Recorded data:
******************************

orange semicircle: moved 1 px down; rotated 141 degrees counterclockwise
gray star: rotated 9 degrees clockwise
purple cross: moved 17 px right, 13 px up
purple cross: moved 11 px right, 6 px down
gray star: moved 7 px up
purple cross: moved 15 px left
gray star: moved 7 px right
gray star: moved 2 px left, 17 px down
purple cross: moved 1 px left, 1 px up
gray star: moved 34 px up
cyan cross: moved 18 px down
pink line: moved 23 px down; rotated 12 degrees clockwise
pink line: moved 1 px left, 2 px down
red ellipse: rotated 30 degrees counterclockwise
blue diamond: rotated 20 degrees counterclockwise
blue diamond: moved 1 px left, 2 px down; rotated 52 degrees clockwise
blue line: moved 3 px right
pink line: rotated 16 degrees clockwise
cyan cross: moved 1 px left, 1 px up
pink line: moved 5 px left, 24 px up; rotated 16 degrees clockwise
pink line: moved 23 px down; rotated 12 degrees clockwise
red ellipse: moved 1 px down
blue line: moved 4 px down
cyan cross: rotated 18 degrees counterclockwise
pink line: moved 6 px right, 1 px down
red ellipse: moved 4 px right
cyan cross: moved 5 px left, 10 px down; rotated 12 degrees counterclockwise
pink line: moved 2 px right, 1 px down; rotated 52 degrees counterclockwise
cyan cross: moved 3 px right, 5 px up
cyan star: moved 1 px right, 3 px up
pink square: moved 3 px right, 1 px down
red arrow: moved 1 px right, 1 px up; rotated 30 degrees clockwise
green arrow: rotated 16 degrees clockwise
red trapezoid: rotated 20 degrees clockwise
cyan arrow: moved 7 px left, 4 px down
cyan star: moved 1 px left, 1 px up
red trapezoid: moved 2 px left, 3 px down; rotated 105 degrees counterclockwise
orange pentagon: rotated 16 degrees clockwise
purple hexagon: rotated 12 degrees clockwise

******************************

● **What is asked**
Retype every line in the entries above word for word.

● **Written answer**
orange semicircle: moved 1 px down; rotated 141 degrees counterclockwise
gray star: rotated 9 degrees clockwise
purple cross: moved 17 px right, 13 px up
purple cross: moved 11 px right, 6 px down
gray star: moved 7 px up
purple cross: moved 15 px left
gray star: moved 7 px right
gray star: moved 2 px left, 17 px down
purple cross: moved 1 px left, 1 px up
gray star: moved 34 px up
cyan cross: moved 18 px down
pink line: moved 23 px down; rotated 12 degrees clockwise
pink line: moved 1 px left, 2 px down
red ellipse: rotated 30 degrees counterclockwise
blue diamond: rotated 20 degrees counterclockwise
blue diamond: moved 1 px left, 2 px down; rotated 52 degrees clockwise
blue line: moved 3 px right
pink line: rotated 16 degrees clockwise
cyan cross: moved 1 px left, 1 px up
pink line: moved 5 px left, 24 px up; rotated 16 degrees clockwise
pink line: moved 23 px down; rotated 12 degrees clockwise
red ellipse: moved 1 px down
blue line: moved 4 px down
cyan cross: rotated 18 degrees counterclockwise
pink line: moved 6 px right, 1 px down
red ellipse: moved 4 px right
cyan cross: moved 5 px left, 10 px down; rotated 12 degrees counterclockwise
pink line: moved 2 px right, 1 px down; rotated 52 degrees counterclockwise
cyan cross: moved 3 px right, 5 px up
cyan star: moved 1 px right, 3 px up
pink square: moved 3 px right, 1 px down
red arrow: moved 1 px right, 1 px up; rotated 30 degrees clockwise
green arrow: rotated 16 degrees clockwise
red trapezoid: rotated 20 degrees clockwise
cyan arrow: moved 7 px left, 4 px down
cyan star: moved 1 px left, 1 px up
red trapezoid: moved 2 px left, 3 px down; rotated 105 degrees counterclockwise
orange pentagon: rotated 16 degrees clockwise
purple hexagon: rotated 12 degrees clockwise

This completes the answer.